**What to work on:** Look for the word "brick" in the data below, and copy every line that holds it.

Scene image comparisons:
::::

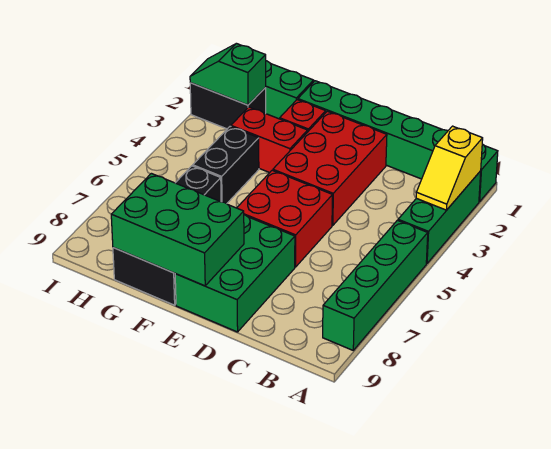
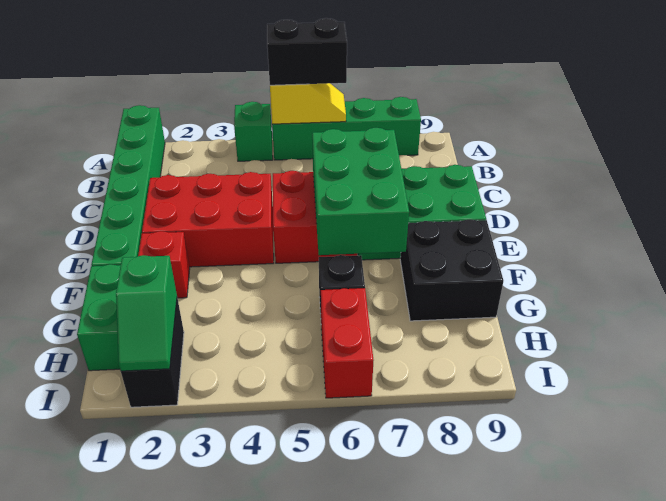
green brick A2:A4 level 1 -> green brick A4 level 1
yellow slope A2:A3 level 2 top 2 -> yellow slope A5:A6 level 2 top 5
green brick E8:G9 level 2 -> green brick D6:F7 level 2
red brick F3:G3 level 1 -> red brick H6:I6 level 1
black brick G4:G5 level 1 -> black brick A5:A6 level 3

::::

**Response to the exercise:**
green brick A2:A4 level 1 -> green brick A4 level 1
green brick E8:G9 level 2 -> green brick D6:F7 level 2
red brick F3:G3 level 1 -> red brick H6:I6 level 1
black brick G4:G5 level 1 -> black brick A5:A6 level 3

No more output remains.